◆ WORK REQUEST ◆
Restate the whole listing below word for word and keep the images out.
================================
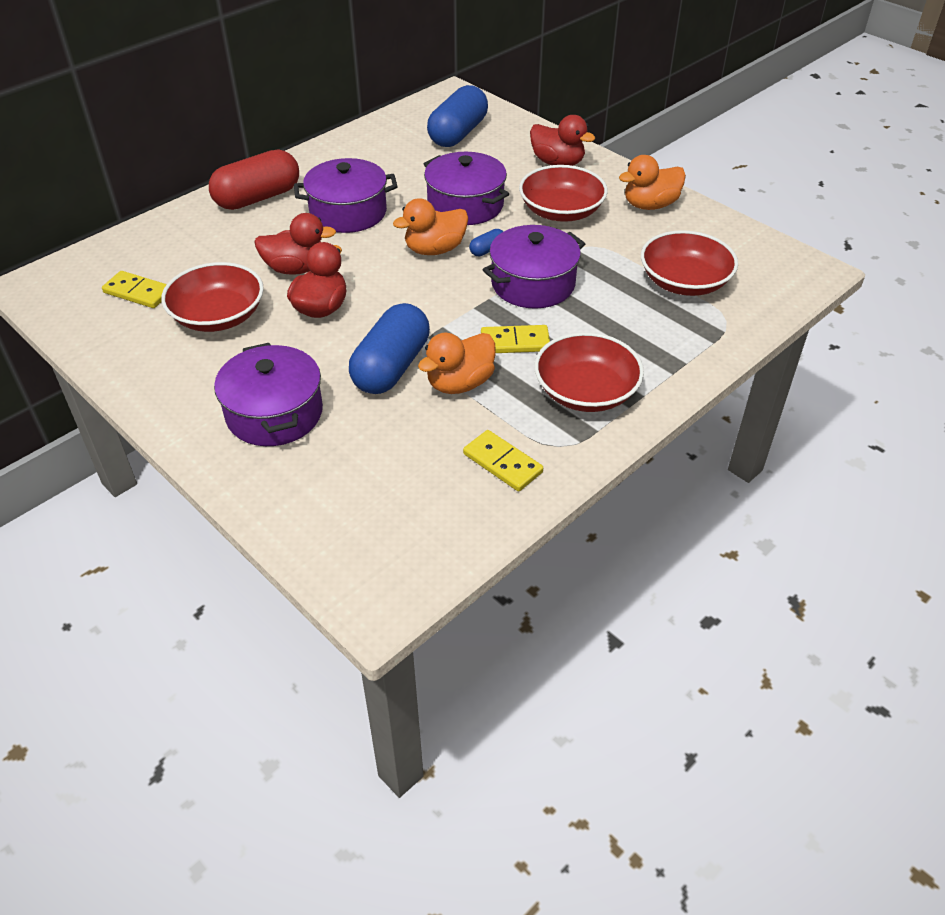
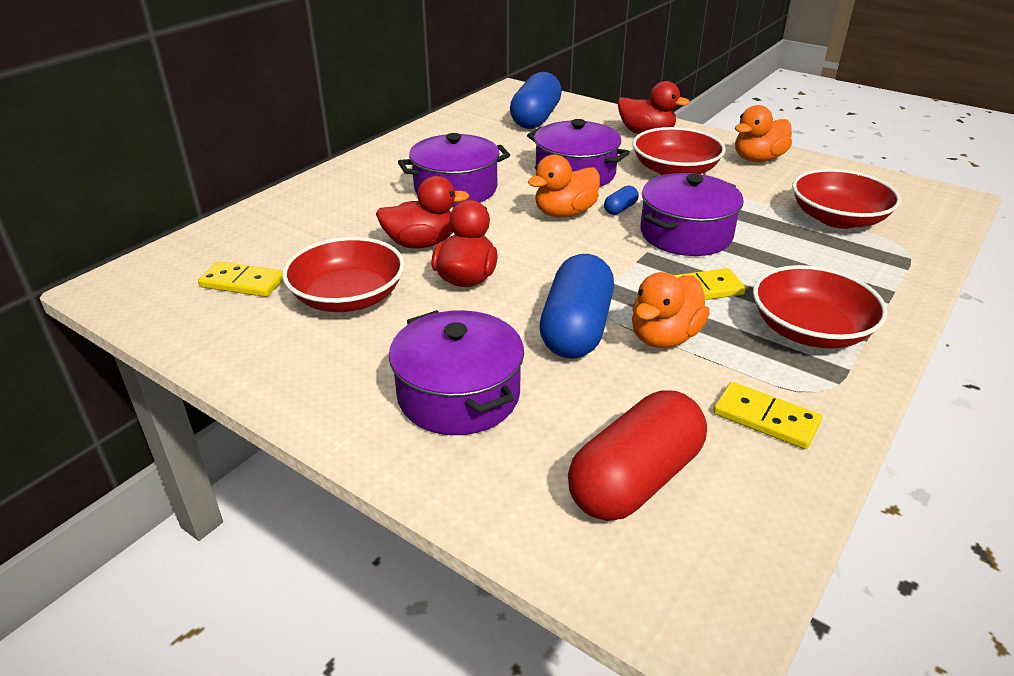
camera: 10 degrees left, 10 degrees down
(258, 198) = (352, 184): red capsule -> red capsule (635, 479)

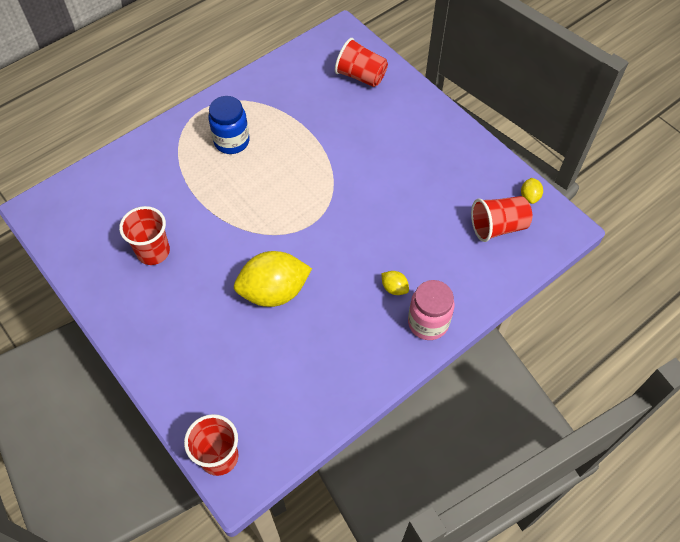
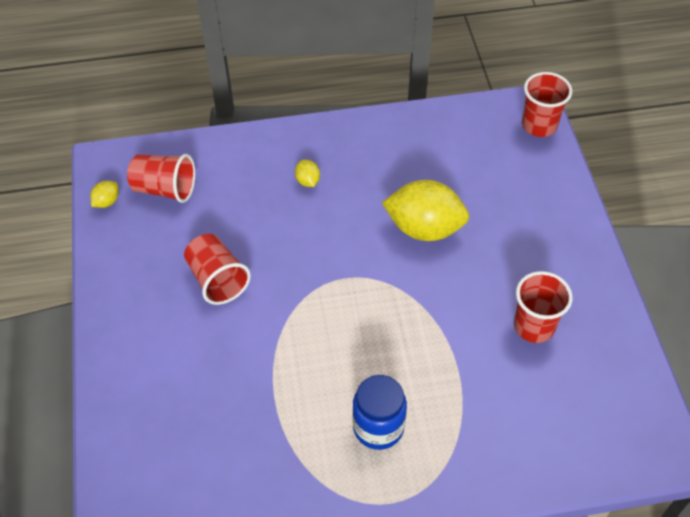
camera: 150 degrees left, 5 degrees down
(361, 76) = (152, 445): red cup -> red cup (217, 279)
(428, 323) = (300, 142): pink jar -> none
================================
◆ ANSWER FOR THE TASK ◆
camera: 10 degrees left, 10 degrees down
(258, 198) = (352, 184): red capsule -> red capsule (635, 479)

camera: 150 degrees left, 5 degrees down
(361, 76) = (152, 445): red cup -> red cup (217, 279)
(428, 323) = (300, 142): pink jar -> none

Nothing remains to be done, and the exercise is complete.